- **STATED PROBLEM**: Copy the records below line for line, leaving every word and mark as it is.

- **MATERIAL TO PROCESS**:
+-------+

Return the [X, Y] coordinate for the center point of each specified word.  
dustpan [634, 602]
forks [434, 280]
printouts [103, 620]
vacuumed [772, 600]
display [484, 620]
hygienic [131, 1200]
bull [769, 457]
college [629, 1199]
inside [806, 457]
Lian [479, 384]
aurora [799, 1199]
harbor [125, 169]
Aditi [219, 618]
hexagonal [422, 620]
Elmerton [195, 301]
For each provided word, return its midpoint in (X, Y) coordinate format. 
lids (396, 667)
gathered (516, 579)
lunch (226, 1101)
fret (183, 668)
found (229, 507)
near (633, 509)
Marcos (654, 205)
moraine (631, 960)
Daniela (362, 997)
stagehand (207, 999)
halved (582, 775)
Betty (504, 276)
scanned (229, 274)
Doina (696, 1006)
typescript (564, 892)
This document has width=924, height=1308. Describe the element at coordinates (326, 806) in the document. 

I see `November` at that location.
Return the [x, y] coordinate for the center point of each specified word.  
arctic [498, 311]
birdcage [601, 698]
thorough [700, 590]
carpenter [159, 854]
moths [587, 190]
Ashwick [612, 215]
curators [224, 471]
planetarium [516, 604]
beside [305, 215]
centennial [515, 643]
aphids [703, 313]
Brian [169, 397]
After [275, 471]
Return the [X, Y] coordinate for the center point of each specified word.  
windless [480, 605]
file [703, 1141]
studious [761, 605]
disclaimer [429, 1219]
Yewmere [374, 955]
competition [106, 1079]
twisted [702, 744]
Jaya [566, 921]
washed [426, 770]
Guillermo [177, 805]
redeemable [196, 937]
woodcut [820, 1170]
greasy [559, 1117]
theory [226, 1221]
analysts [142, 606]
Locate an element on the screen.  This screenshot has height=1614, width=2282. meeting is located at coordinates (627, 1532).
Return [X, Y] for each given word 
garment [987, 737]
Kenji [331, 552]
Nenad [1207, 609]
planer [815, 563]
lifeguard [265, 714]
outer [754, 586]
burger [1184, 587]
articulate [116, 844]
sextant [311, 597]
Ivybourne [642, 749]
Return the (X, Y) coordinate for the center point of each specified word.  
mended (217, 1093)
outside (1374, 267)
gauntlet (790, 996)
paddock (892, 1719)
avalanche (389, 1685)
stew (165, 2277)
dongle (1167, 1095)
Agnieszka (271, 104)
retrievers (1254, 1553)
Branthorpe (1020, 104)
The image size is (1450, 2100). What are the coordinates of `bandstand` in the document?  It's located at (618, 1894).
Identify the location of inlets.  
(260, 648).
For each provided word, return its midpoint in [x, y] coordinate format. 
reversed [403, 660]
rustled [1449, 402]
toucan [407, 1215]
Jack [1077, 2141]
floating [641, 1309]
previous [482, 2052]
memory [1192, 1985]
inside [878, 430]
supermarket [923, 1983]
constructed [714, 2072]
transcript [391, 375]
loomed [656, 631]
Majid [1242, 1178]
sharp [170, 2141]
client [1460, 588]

+-------+

- **EXPECTED ANSWER**:
Return the [X, Y] coordinate for the center point of each specified word.  
dustpan [634, 602]
forks [434, 280]
printouts [103, 620]
vacuumed [772, 600]
display [484, 620]
hygienic [131, 1200]
bull [769, 457]
college [629, 1199]
inside [806, 457]
Lian [479, 384]
aurora [799, 1199]
harbor [125, 169]
Aditi [219, 618]
hexagonal [422, 620]
Elmerton [195, 301]
For each provided word, return its midpoint in (X, Y) coordinate format. 
lids (396, 667)
gathered (516, 579)
lunch (226, 1101)
fret (183, 668)
found (229, 507)
near (633, 509)
Marcos (654, 205)
moraine (631, 960)
Daniela (362, 997)
stagehand (207, 999)
halved (582, 775)
Betty (504, 276)
scanned (229, 274)
Doina (696, 1006)
typescript (564, 892)
This document has width=924, height=1308. Describe the element at coordinates (326, 806) in the document. 

I see `November` at that location.
Return the [x, y] coordinate for the center point of each specified word.  
arctic [498, 311]
birdcage [601, 698]
thorough [700, 590]
carpenter [159, 854]
moths [587, 190]
Ashwick [612, 215]
curators [224, 471]
planetarium [516, 604]
beside [305, 215]
centennial [515, 643]
aphids [703, 313]
Brian [169, 397]
After [275, 471]
Return the [X, Y] coordinate for the center point of each specified word.  
windless [480, 605]
file [703, 1141]
studious [761, 605]
disclaimer [429, 1219]
Yewmere [374, 955]
competition [106, 1079]
twisted [702, 744]
Jaya [566, 921]
washed [426, 770]
Guillermo [177, 805]
redeemable [196, 937]
woodcut [820, 1170]
greasy [559, 1117]
theory [226, 1221]
analysts [142, 606]
Locate an element on the screen.  This screenshot has height=1614, width=2282. meeting is located at coordinates (627, 1532).
Return [X, Y] for each given word 
garment [987, 737]
Kenji [331, 552]
Nenad [1207, 609]
planer [815, 563]
lifeguard [265, 714]
outer [754, 586]
burger [1184, 587]
articulate [116, 844]
sextant [311, 597]
Ivybourne [642, 749]
Return the (X, Y) coordinate for the center point of each specified word.  
mended (217, 1093)
outside (1374, 267)
gauntlet (790, 996)
paddock (892, 1719)
avalanche (389, 1685)
stew (165, 2277)
dongle (1167, 1095)
Agnieszka (271, 104)
retrievers (1254, 1553)
Branthorpe (1020, 104)
The image size is (1450, 2100). What are the coordinates of `bandstand` in the document?  It's located at (618, 1894).
Identify the location of inlets.  
(260, 648).
For each provided word, return its midpoint in [x, y] coordinate format. 
reversed [403, 660]
rustled [1449, 402]
toucan [407, 1215]
Jack [1077, 2141]
floating [641, 1309]
previous [482, 2052]
memory [1192, 1985]
inside [878, 430]
supermarket [923, 1983]
constructed [714, 2072]
transcript [391, 375]
loomed [656, 631]
Majid [1242, 1178]
sharp [170, 2141]
client [1460, 588]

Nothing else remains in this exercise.